Source data
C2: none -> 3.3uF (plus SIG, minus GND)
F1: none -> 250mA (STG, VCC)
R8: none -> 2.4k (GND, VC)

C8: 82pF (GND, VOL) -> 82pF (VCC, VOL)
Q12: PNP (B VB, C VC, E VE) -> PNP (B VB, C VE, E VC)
==
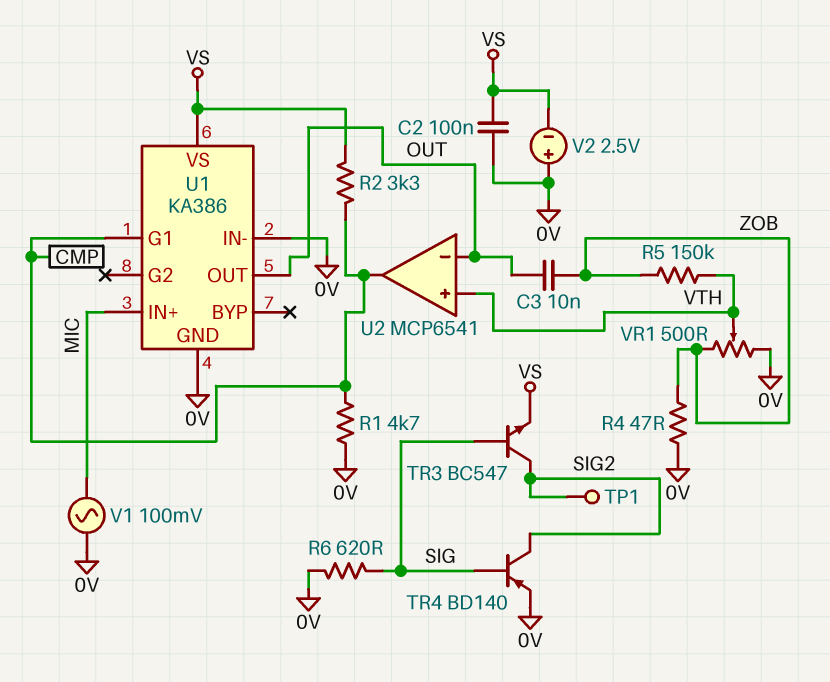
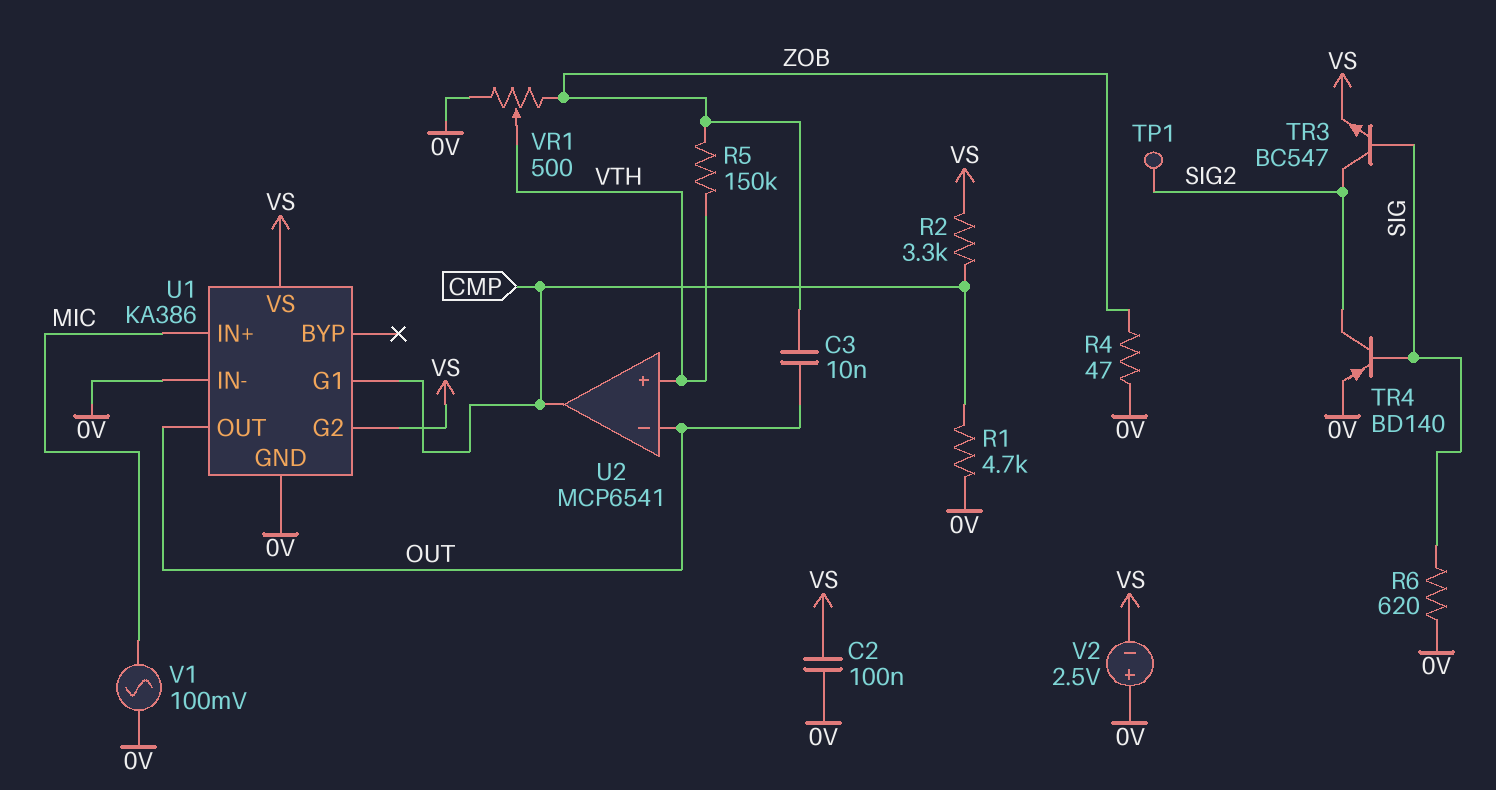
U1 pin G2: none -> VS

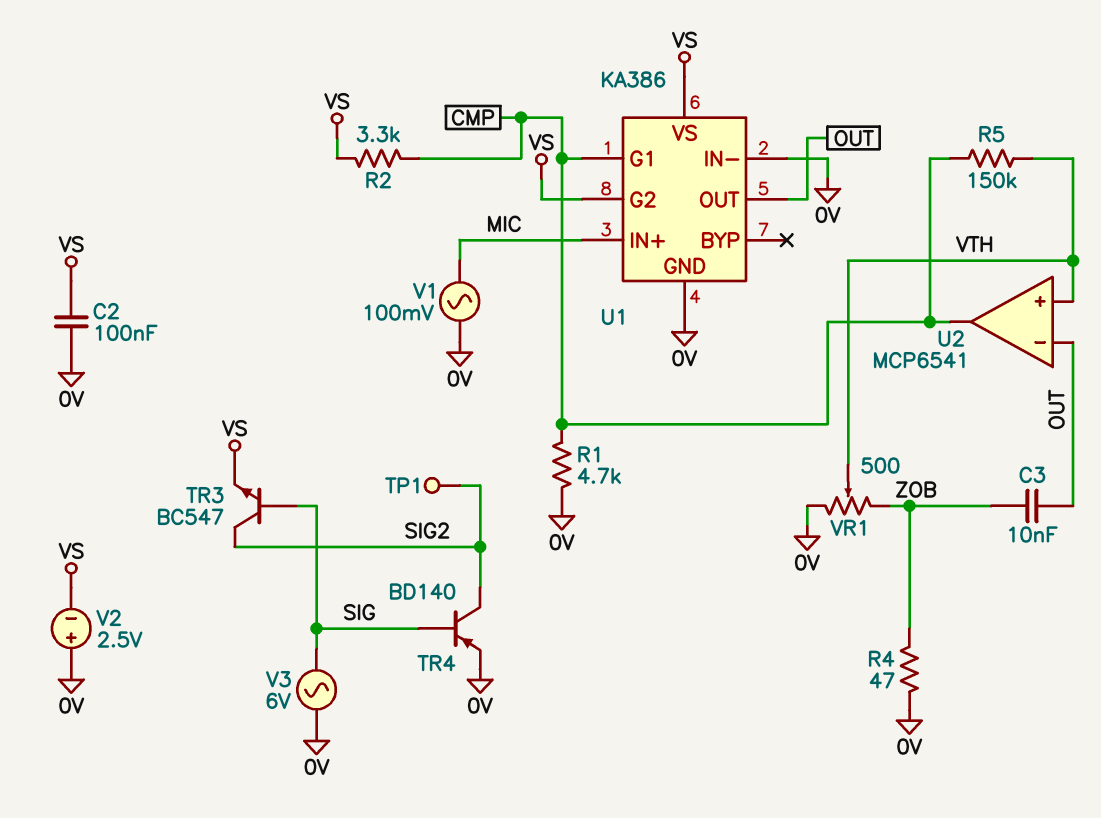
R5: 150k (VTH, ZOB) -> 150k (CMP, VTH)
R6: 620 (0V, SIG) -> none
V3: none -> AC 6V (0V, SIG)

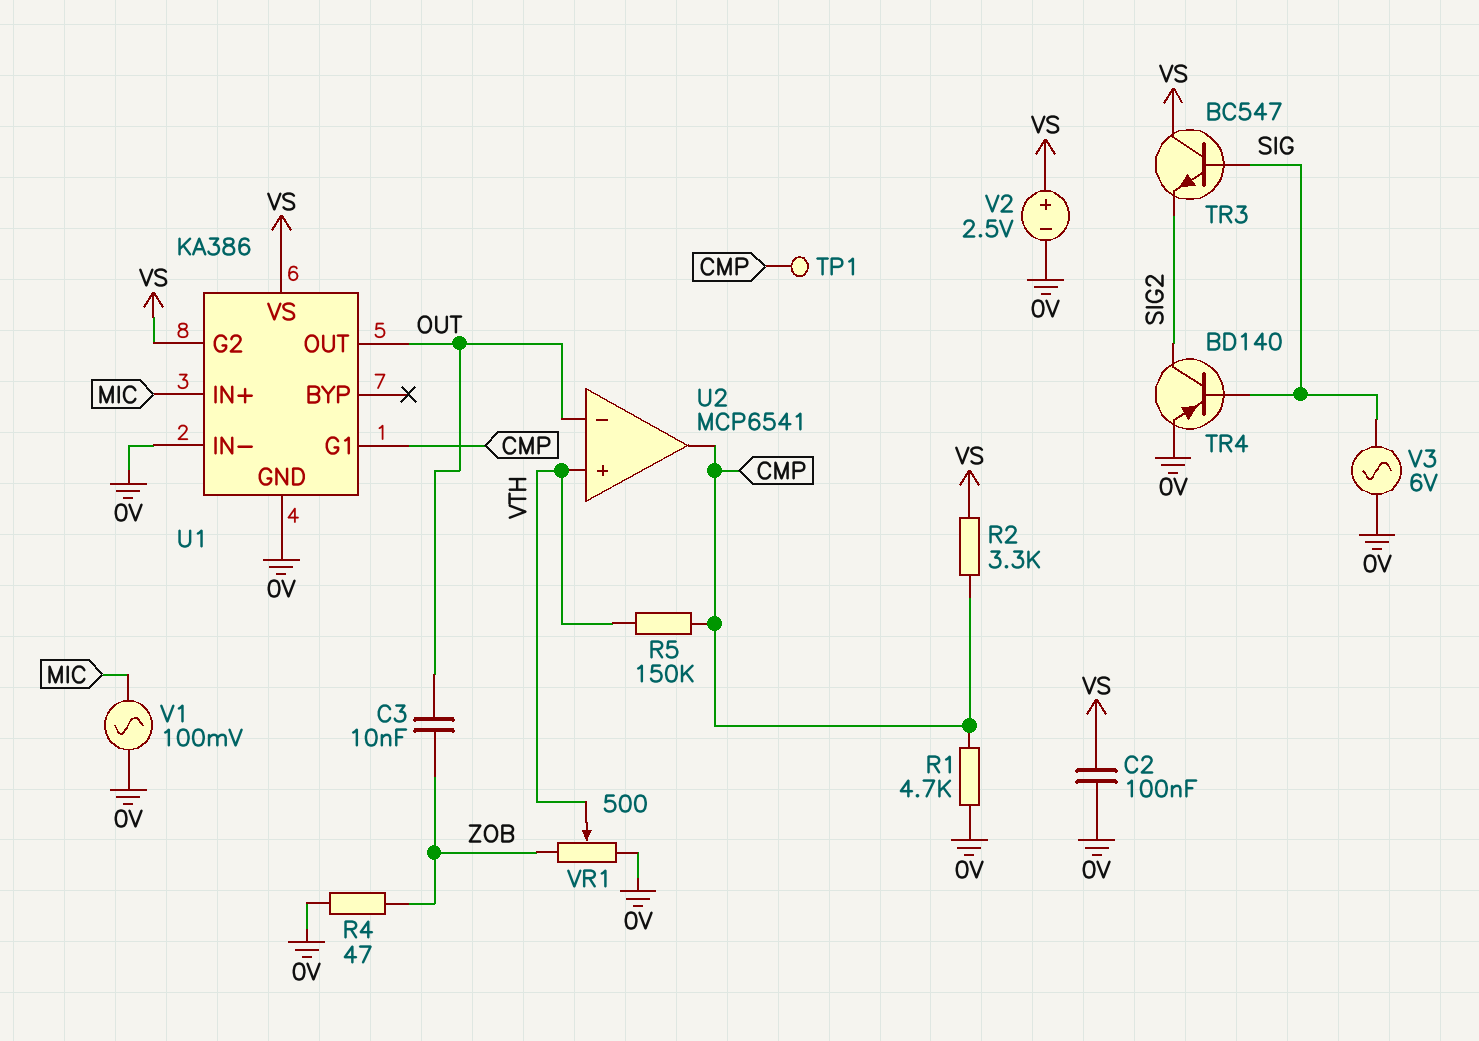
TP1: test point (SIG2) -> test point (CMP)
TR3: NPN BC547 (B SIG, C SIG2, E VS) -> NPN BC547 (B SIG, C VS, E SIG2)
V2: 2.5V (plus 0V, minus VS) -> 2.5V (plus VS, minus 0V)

Exercise
Reproduce each line of the material containing the word "minus".

Output below
C2: none -> 3.3uF (plus SIG, minus GND)
V2: 2.5V (plus 0V, minus VS) -> 2.5V (plus VS, minus 0V)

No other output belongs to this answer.